[EXERCISE DATA]
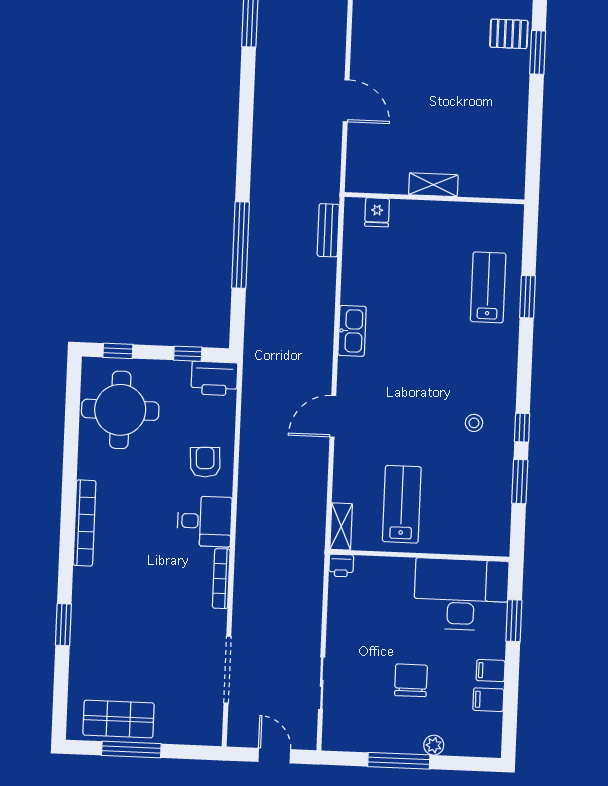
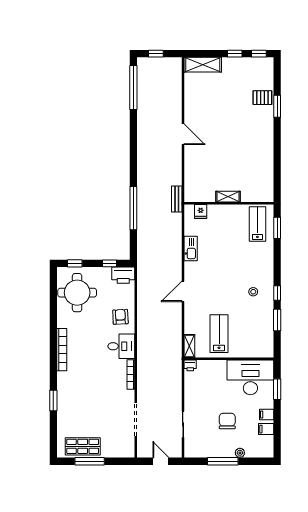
shelving: (433, 185) -> (228, 197), moved
wall: (434, 198) -> (229, 203), moved
fridge: (377, 212) -> (201, 211), moved

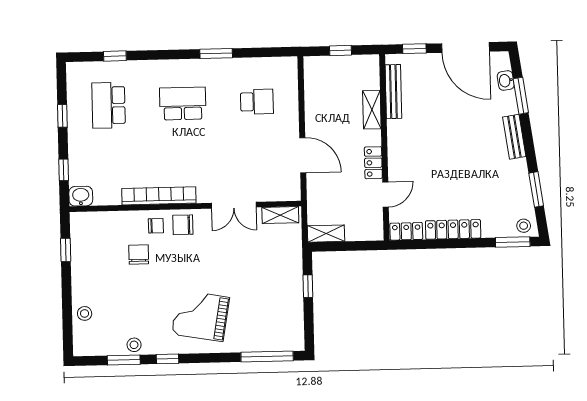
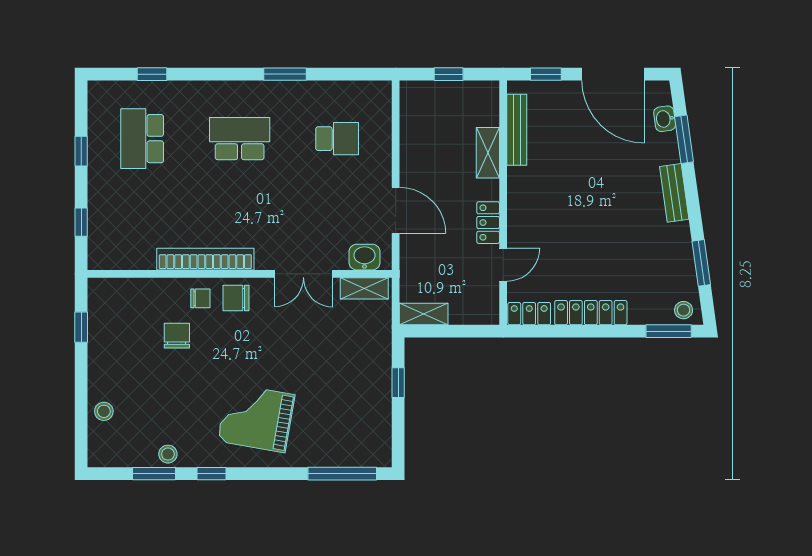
washbasin: (81, 196) -> (364, 257), moved

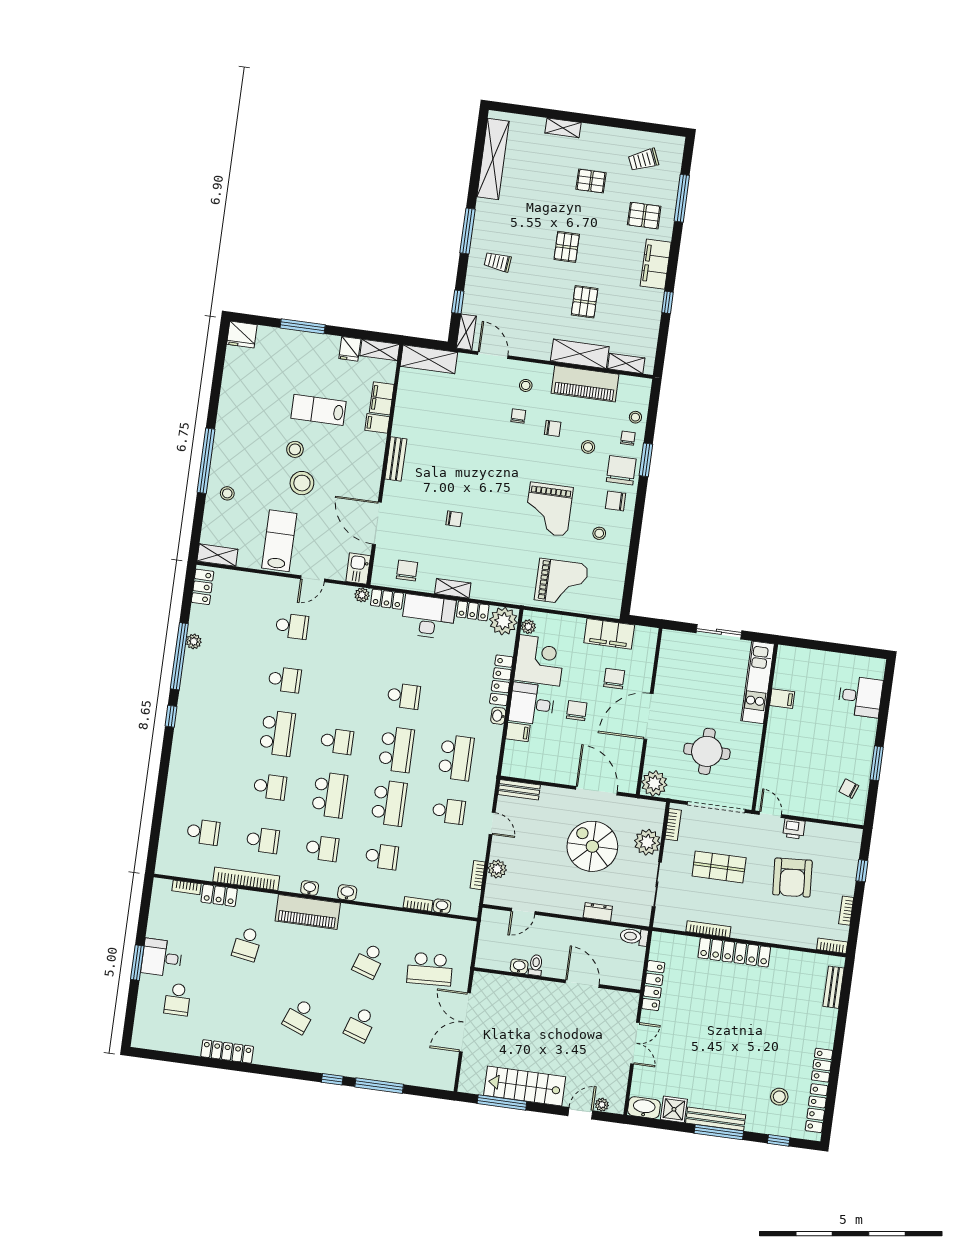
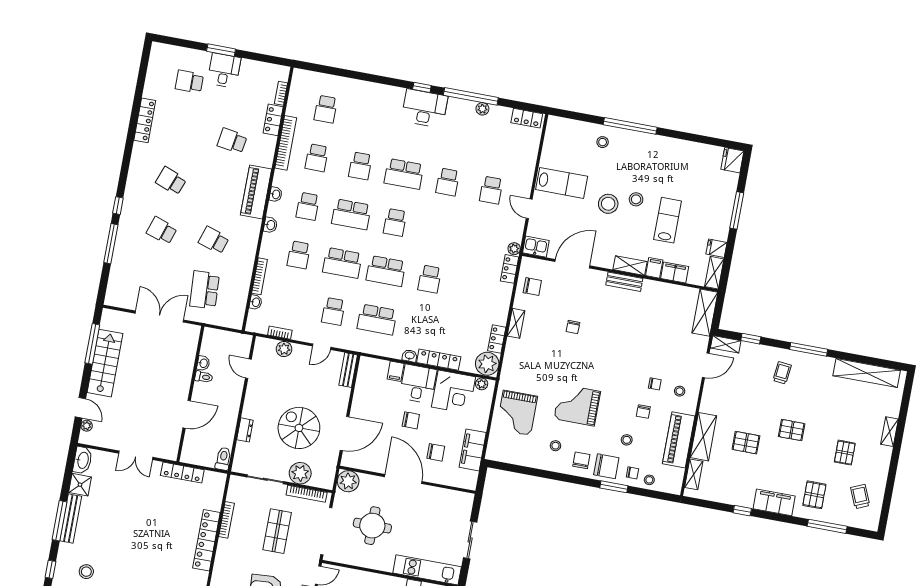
shelving: (217, 555) -> (630, 266), moved, turned 90
desk: (428, 617) -> (425, 108), moved, turned -90
bookcase: (673, 825) -> (307, 494), width x1.56
spiral stairs: (592, 846) -> (299, 428), turned -90
bookcase: (418, 904) -> (260, 276), width x1.56

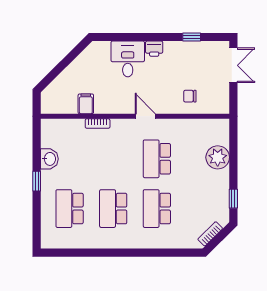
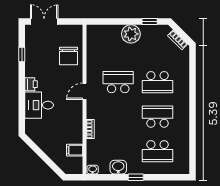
chair: (190, 96) -> (69, 56), width x1.87, depth x1.87
filing cabinet: (86, 104) -> (75, 150), moved
washbasin: (46, 127) -> (93, 170), added
plant: (218, 157) -> (131, 34), moved
school desk: (157, 159) -> (118, 82), turned 180
school desk: (113, 209) -> (158, 117), turned 180

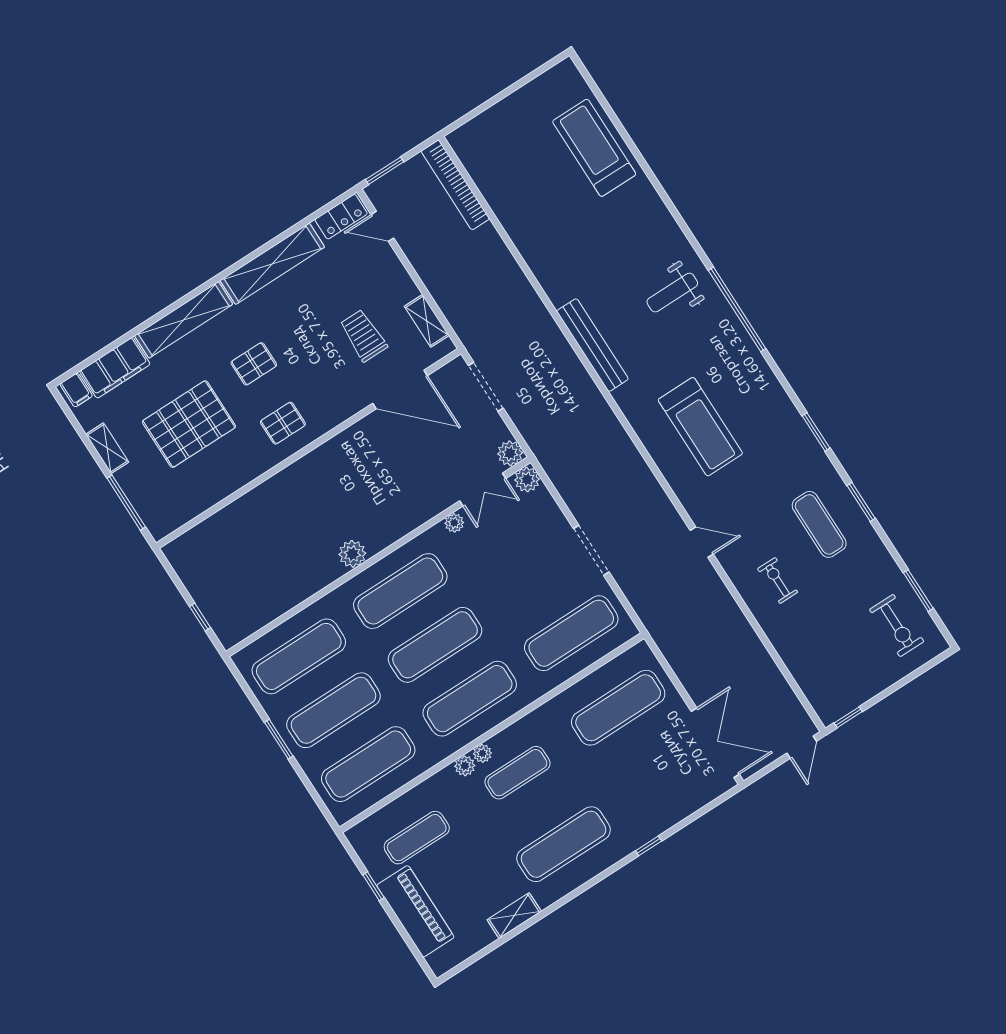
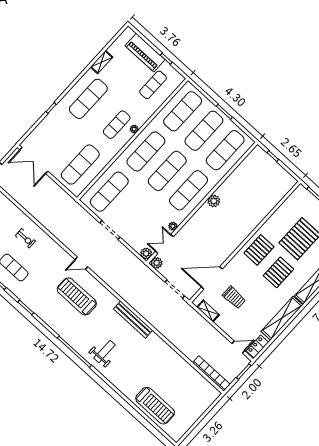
pallet: (254, 364) -> (278, 272), width x1.50, depth x1.42
pallet: (283, 423) -> (259, 250), width x1.50, depth x1.42
door: (702, 542) -> (81, 263), moved
plant: (465, 766) -> (140, 122), removed

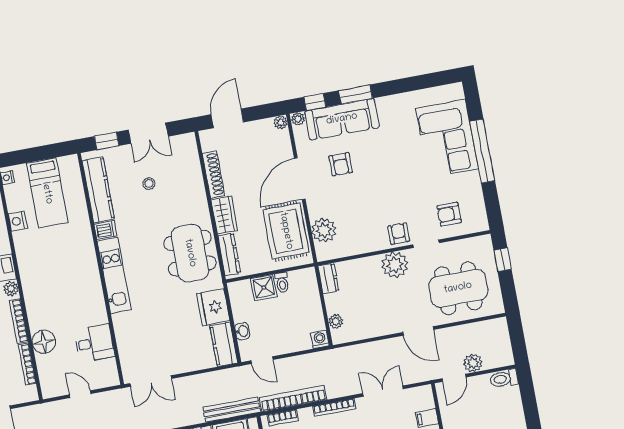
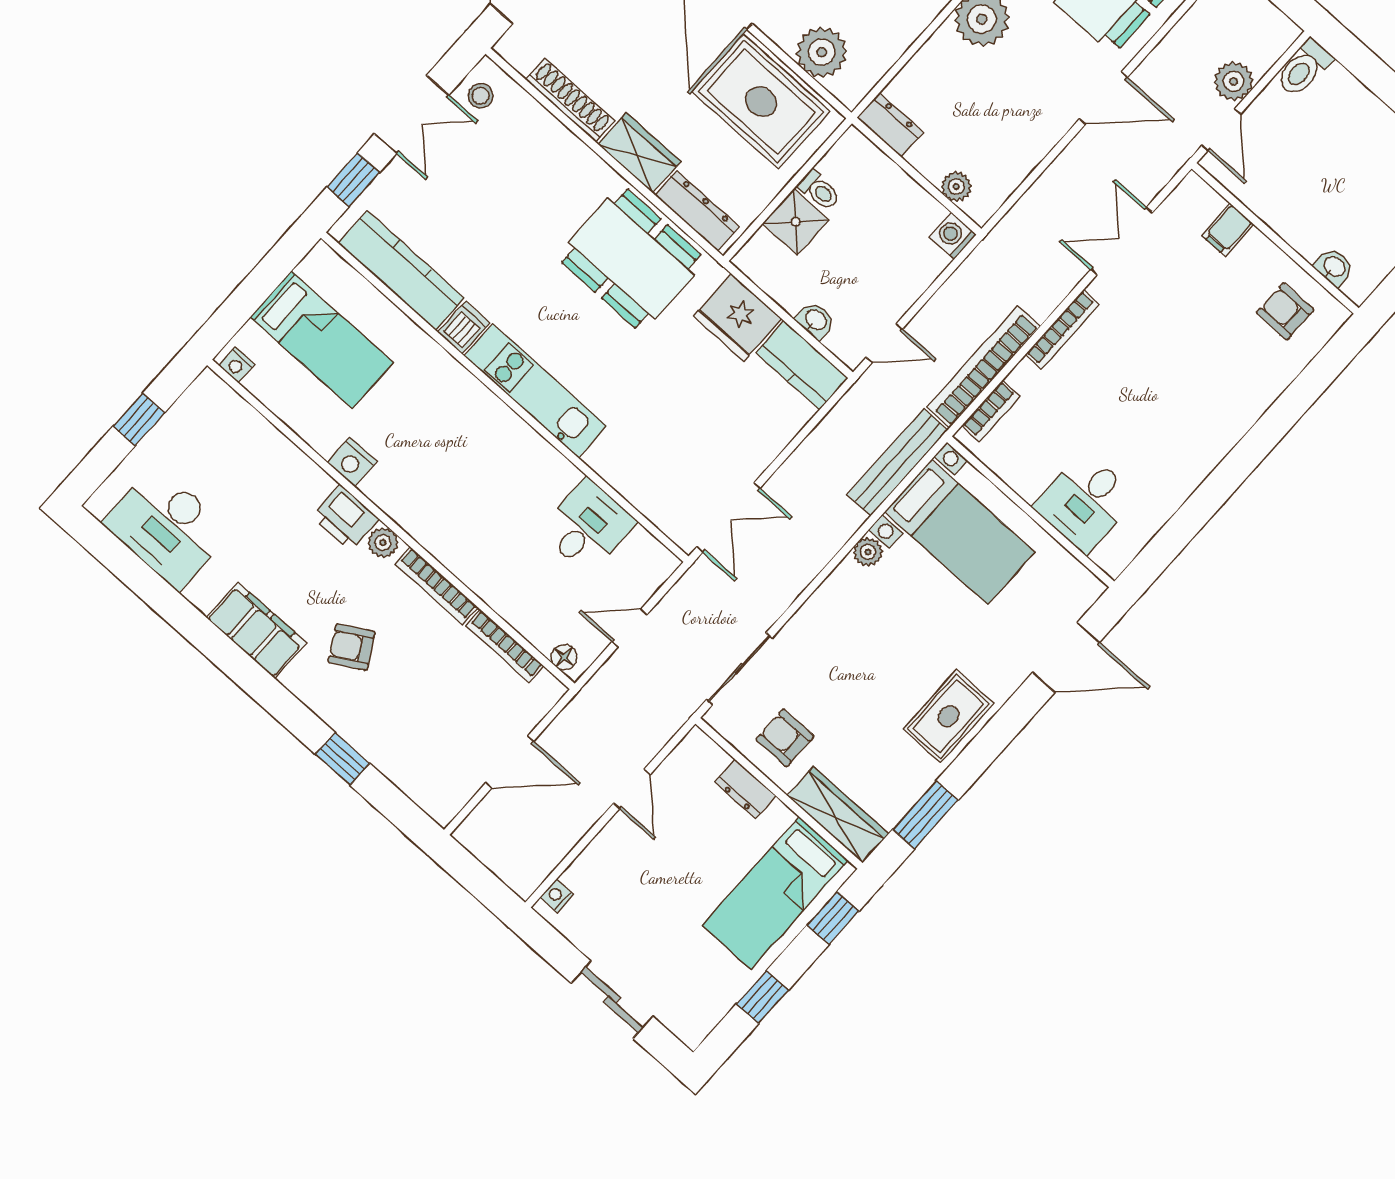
stool: (149, 184) -> (481, 96), moved
nightstand: (18, 221) -> (352, 462), moved
floor lamp: (44, 342) -> (564, 657), moved, width x0.53, depth x0.53

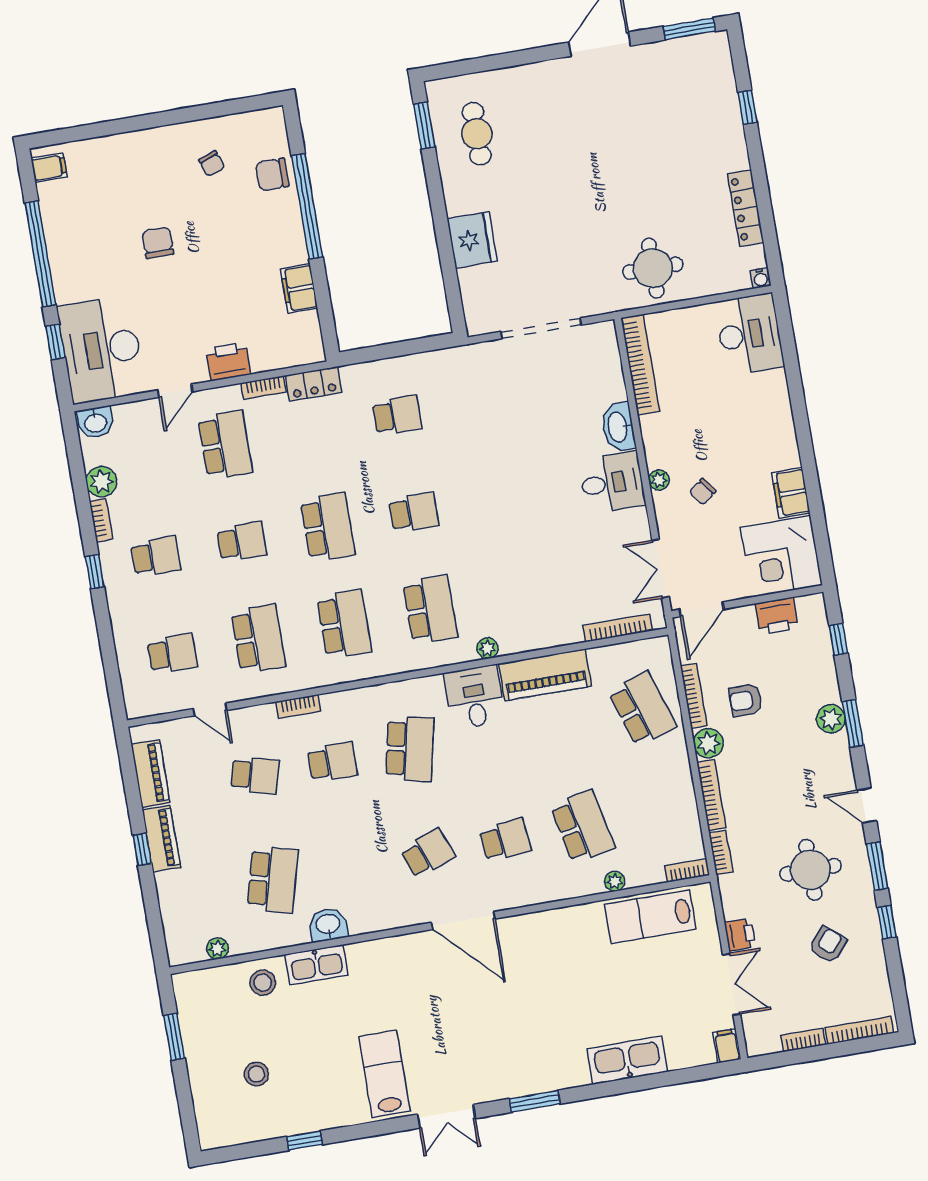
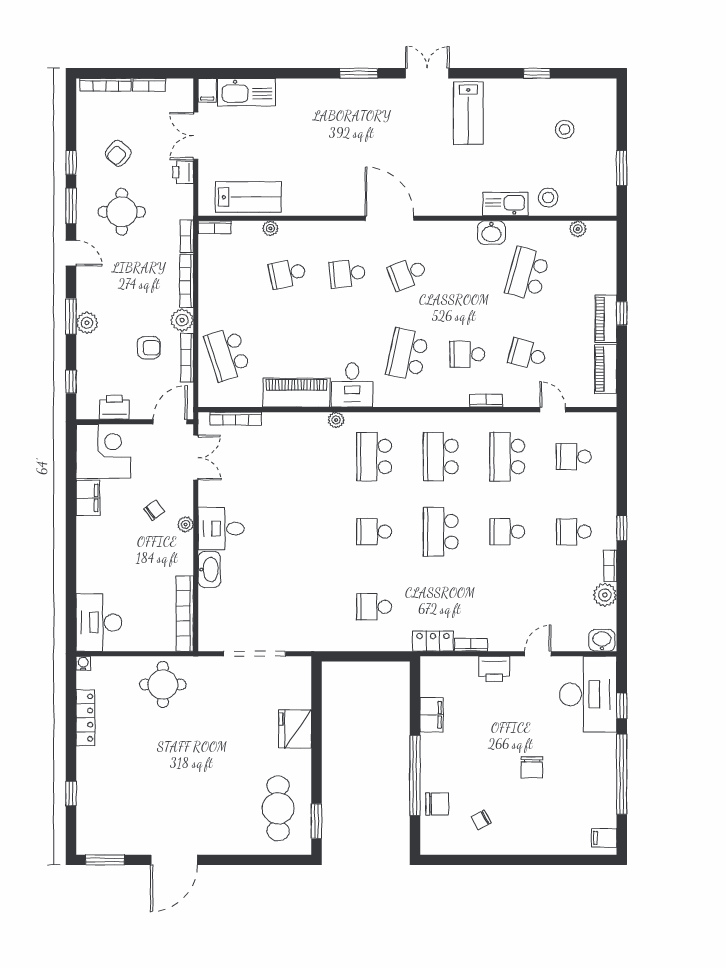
cafe table: (477, 134) -> (278, 808), width x1.37, depth x1.35
chair: (212, 164) -> (481, 820), turned -100
school desk: (225, 445) -> (507, 607), removed
school desk: (583, 827) -> (287, 274), width x0.54
kitchen sink: (627, 1060) -> (247, 92), moved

[PROBLEM] Retype the entries above word for word, minus any images.

[ANSWER FOR THE TASK]
shelving: (433, 185) -> (228, 197), moved
wall: (434, 198) -> (229, 203), moved
fridge: (377, 212) -> (201, 211), moved

washbasin: (81, 196) -> (364, 257), moved

shelving: (217, 555) -> (630, 266), moved, turned 90
desk: (428, 617) -> (425, 108), moved, turned -90
bookcase: (673, 825) -> (307, 494), width x1.56
spiral stairs: (592, 846) -> (299, 428), turned -90
bookcase: (418, 904) -> (260, 276), width x1.56

chair: (190, 96) -> (69, 56), width x1.87, depth x1.87
filing cabinet: (86, 104) -> (75, 150), moved
washbasin: (46, 127) -> (93, 170), added
plant: (218, 157) -> (131, 34), moved
school desk: (157, 159) -> (118, 82), turned 180
school desk: (113, 209) -> (158, 117), turned 180

pallet: (254, 364) -> (278, 272), width x1.50, depth x1.42
pallet: (283, 423) -> (259, 250), width x1.50, depth x1.42
door: (702, 542) -> (81, 263), moved
plant: (465, 766) -> (140, 122), removed

stool: (149, 184) -> (481, 96), moved
nightstand: (18, 221) -> (352, 462), moved
floor lamp: (44, 342) -> (564, 657), moved, width x0.53, depth x0.53

cafe table: (477, 134) -> (278, 808), width x1.37, depth x1.35
chair: (212, 164) -> (481, 820), turned -100
school desk: (225, 445) -> (507, 607), removed
school desk: (583, 827) -> (287, 274), width x0.54
kitchen sink: (627, 1060) -> (247, 92), moved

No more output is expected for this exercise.